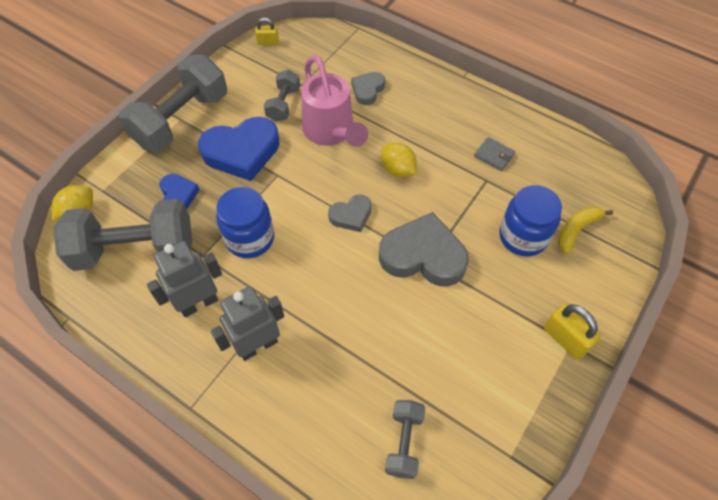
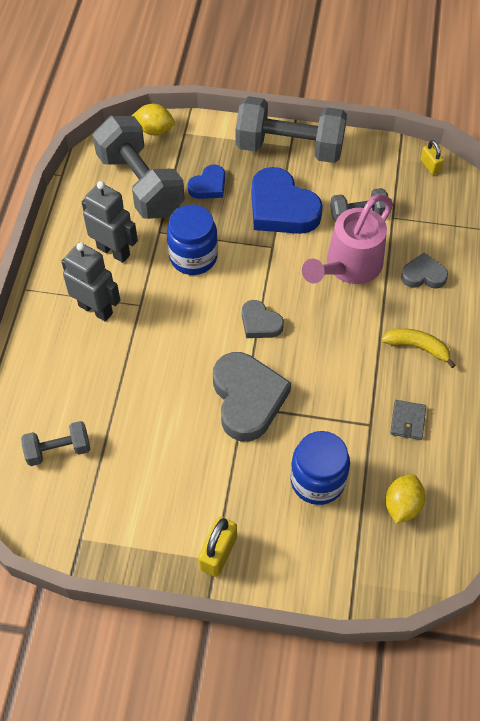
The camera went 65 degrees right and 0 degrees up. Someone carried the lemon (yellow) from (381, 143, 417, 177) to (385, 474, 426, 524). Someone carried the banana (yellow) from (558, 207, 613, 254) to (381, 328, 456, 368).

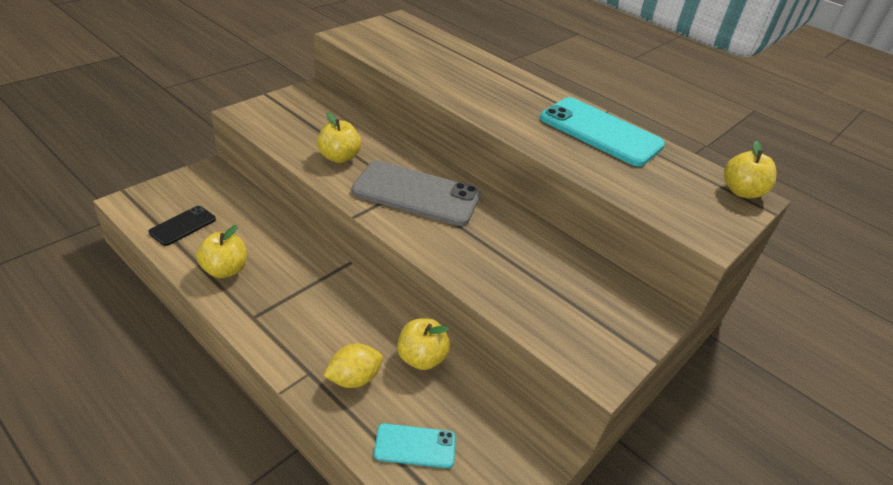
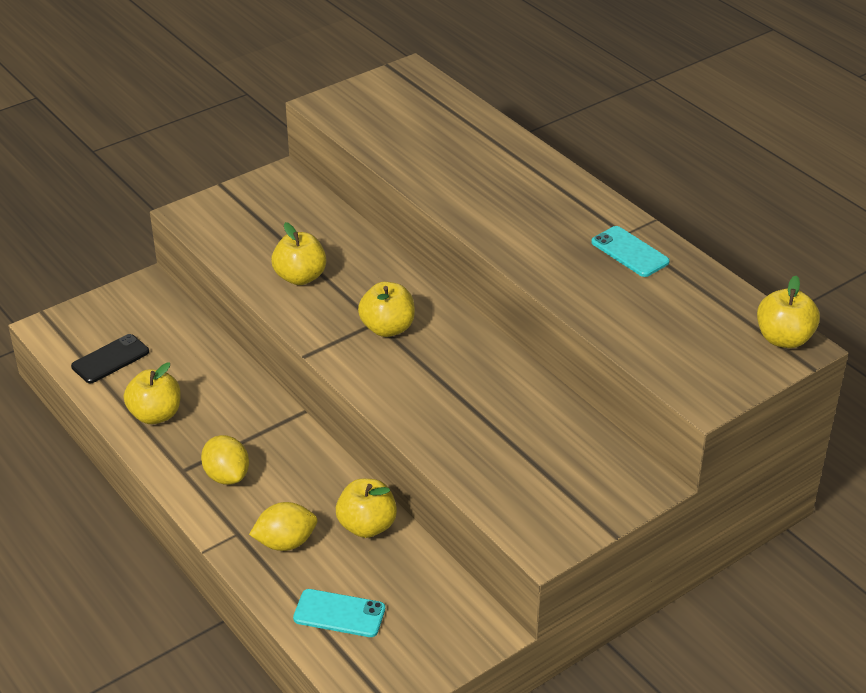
The camera went 15 degrees right and 0 degrees up. Someone put down the lemon (yellow) at (201, 435, 249, 485). Someone swapped the phone (grey) at (352, 161, 481, 226) for the apple (yellow) at (358, 282, 415, 337). Someone scaled the phone (turquoise) at (540, 97, 665, 166) by 0.50.

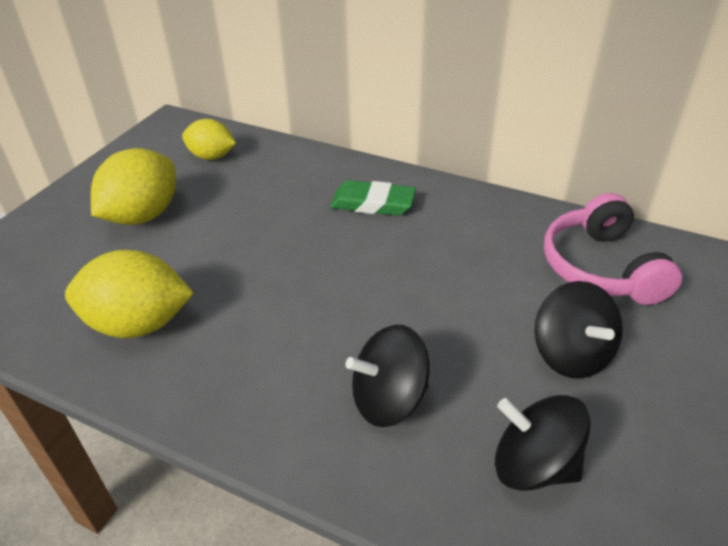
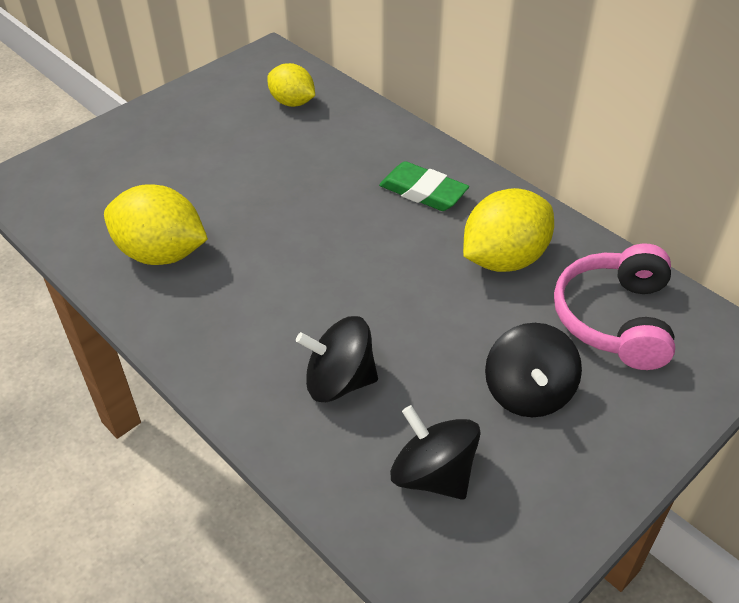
The camera went 20 degrees right and 5 degrees up. Someone carried the lemon (yellow) from (91, 148, 176, 225) to (463, 188, 554, 272).

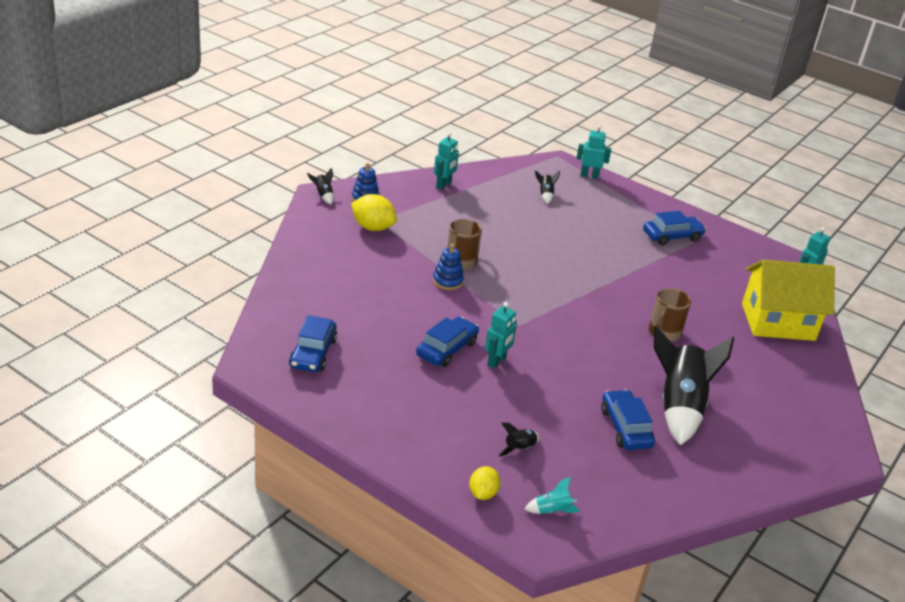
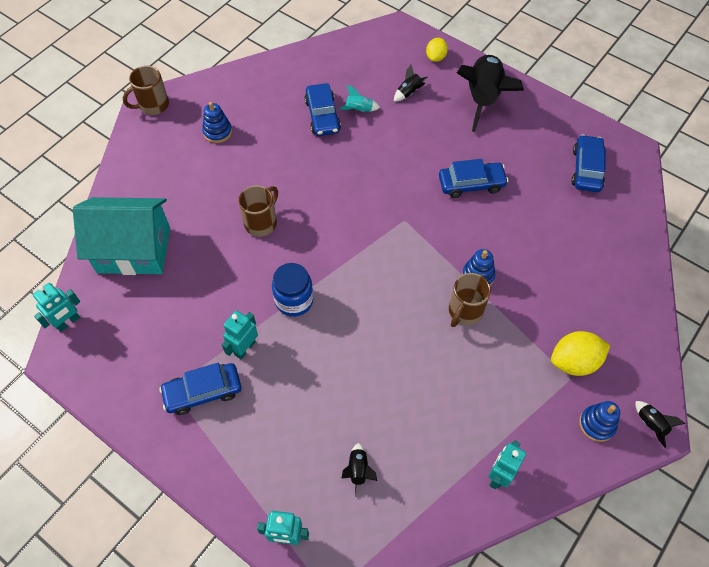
The camera went 175 degrees left and 25 degrees up. Someone put down the mug (brown) at (123, 66, 169, 115). Someone put down the stacking toy (blue) at (202, 102, 232, 143). Someone put down the jar (blue) at (272, 263, 313, 317). Someone carried the robot (turquoise) from (485, 302, 517, 369) to (222, 310, 258, 359). Someone carried the rocket (turquoise) from (524, 477, 581, 514) to (339, 85, 380, 112). Someone carried the rocket (black) from (654, 326, 734, 445) to (457, 55, 524, 132). Someone repainted the house (yellow) at (742, 260, 835, 341), which became the house (turquoise) at (73, 197, 170, 275). Someone rotated the lemon (yellow) at (351, 194, 397, 231) by 45 degrees counterclockwise. Someone rotated the car (blue) at (416, 316, 479, 367) by 135 degrees counterclockwise.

Your task: In the listing, find every line containing the word "down" and list it.

Task result:
The camera went 15 degrees right and 0 degrees up. Someone put down the lemon (yellow) at (201, 435, 249, 485). Someone swapped the phone (grey) at (352, 161, 481, 226) for the apple (yellow) at (358, 282, 415, 337). Someone scaled the phone (turquoise) at (540, 97, 665, 166) by 0.50.
The camera went 175 degrees left and 25 degrees up. Someone put down the mug (brown) at (123, 66, 169, 115). Someone put down the stacking toy (blue) at (202, 102, 232, 143). Someone put down the jar (blue) at (272, 263, 313, 317). Someone carried the robot (turquoise) from (485, 302, 517, 369) to (222, 310, 258, 359). Someone carried the rocket (turquoise) from (524, 477, 581, 514) to (339, 85, 380, 112). Someone carried the rocket (black) from (654, 326, 734, 445) to (457, 55, 524, 132). Someone repainted the house (yellow) at (742, 260, 835, 341), which became the house (turquoise) at (73, 197, 170, 275). Someone rotated the lemon (yellow) at (351, 194, 397, 231) by 45 degrees counterclockwise. Someone rotated the car (blue) at (416, 316, 479, 367) by 135 degrees counterclockwise.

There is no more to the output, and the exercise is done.